(Source data)
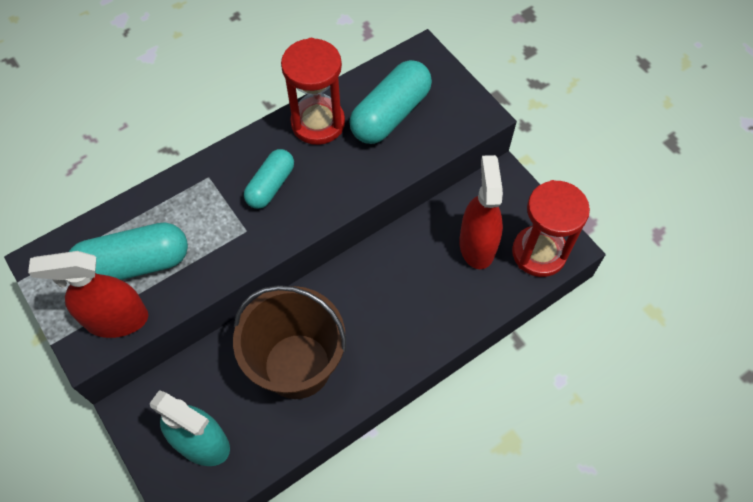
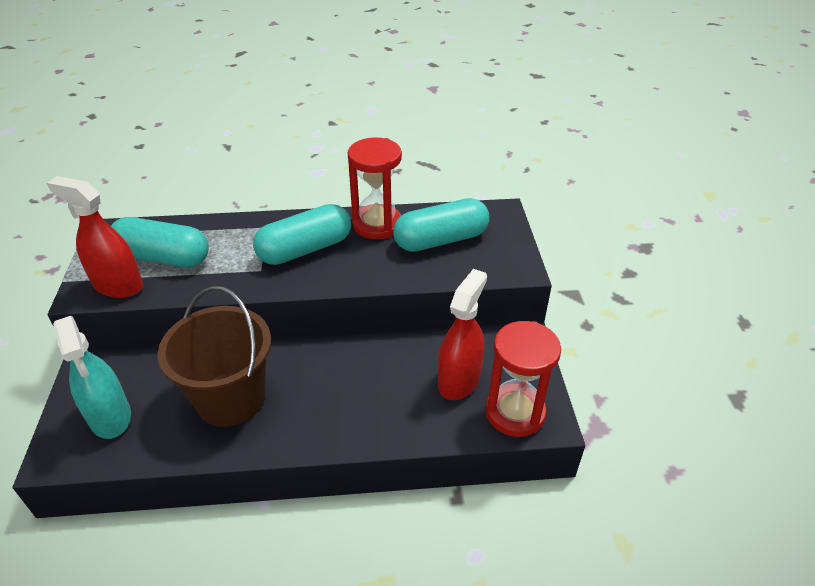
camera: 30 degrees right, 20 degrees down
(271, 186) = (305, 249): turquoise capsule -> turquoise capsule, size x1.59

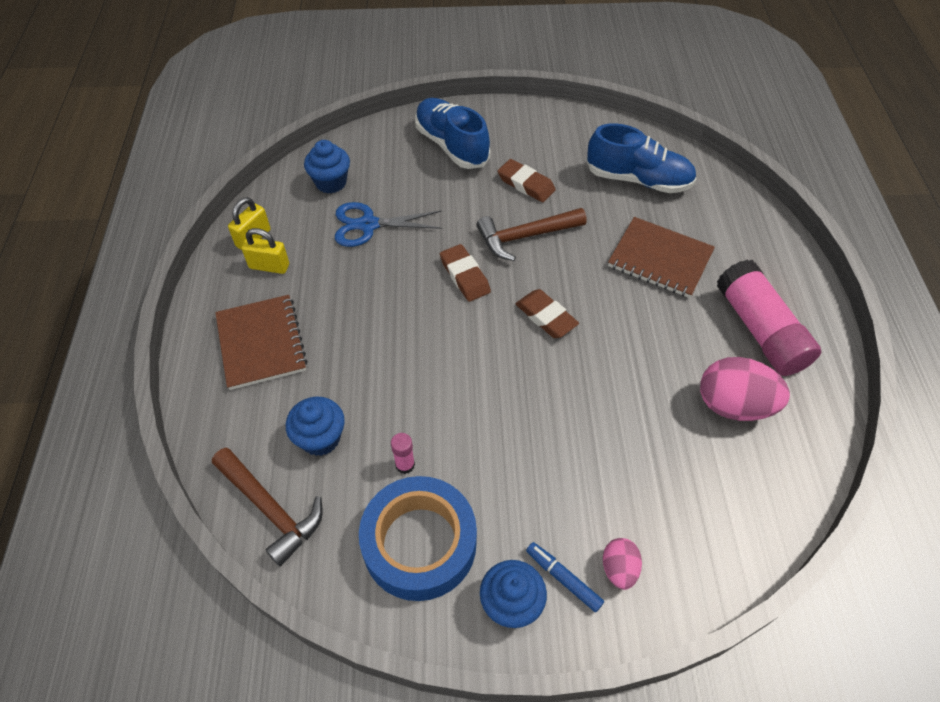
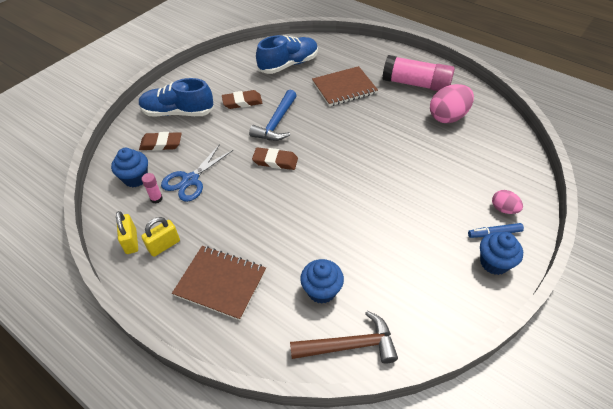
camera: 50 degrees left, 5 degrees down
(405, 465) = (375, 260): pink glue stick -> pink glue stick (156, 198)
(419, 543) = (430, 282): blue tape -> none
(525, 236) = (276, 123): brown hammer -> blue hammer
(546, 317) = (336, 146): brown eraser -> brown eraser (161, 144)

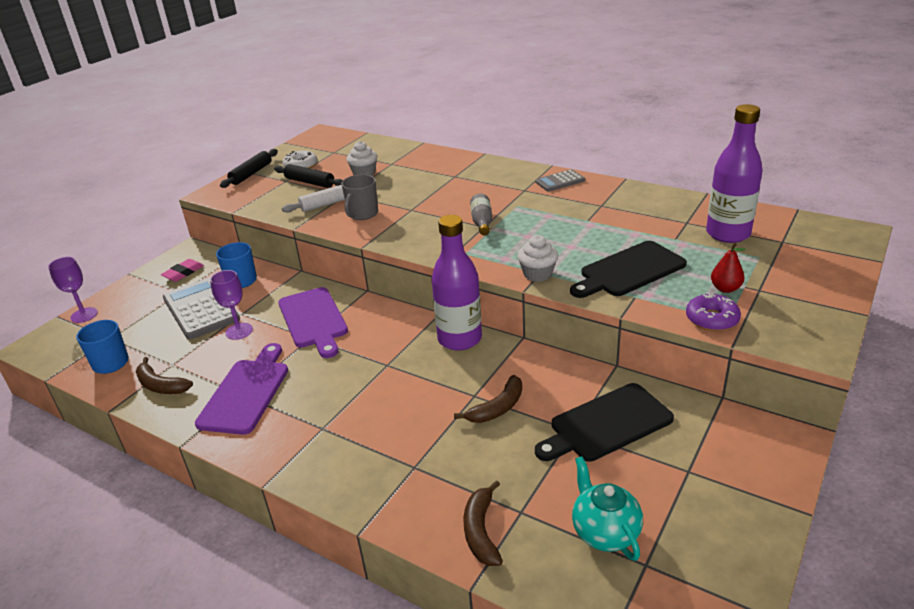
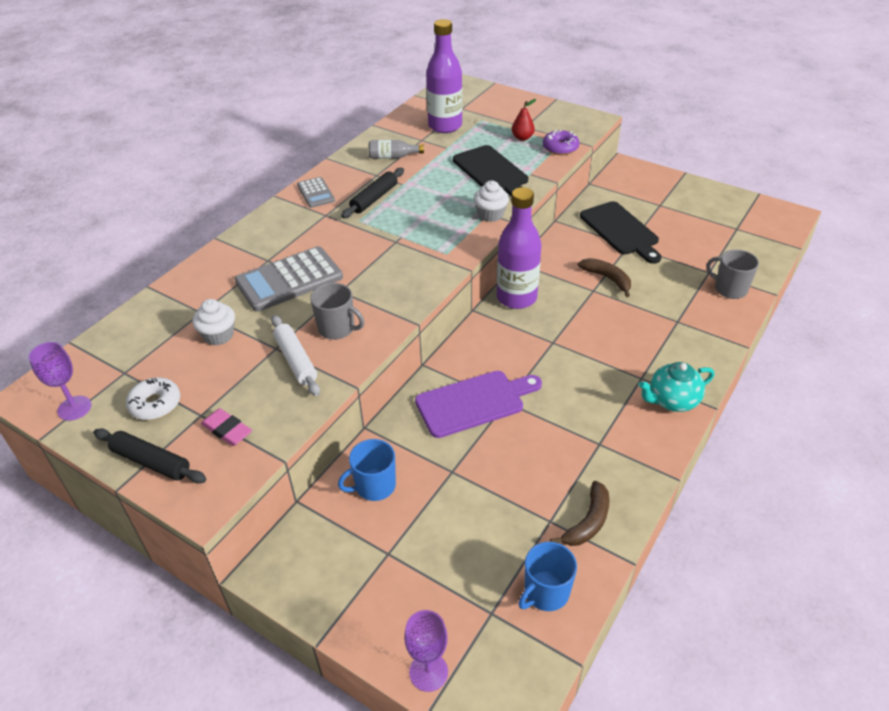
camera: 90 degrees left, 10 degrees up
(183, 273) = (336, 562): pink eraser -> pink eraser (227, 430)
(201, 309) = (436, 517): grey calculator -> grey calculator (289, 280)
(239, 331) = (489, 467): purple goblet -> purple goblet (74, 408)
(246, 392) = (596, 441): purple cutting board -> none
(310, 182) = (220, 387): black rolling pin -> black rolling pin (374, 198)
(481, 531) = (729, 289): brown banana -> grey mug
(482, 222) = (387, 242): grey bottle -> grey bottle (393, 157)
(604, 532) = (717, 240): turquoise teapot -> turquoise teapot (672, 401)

- [WHAT YOU NEED TO DO]
Considering only the data above, return the lines in which "none" occurs.

- [ANSWER AREA]
(419, 543) = (430, 282): blue tape -> none
(246, 392) = (596, 441): purple cutting board -> none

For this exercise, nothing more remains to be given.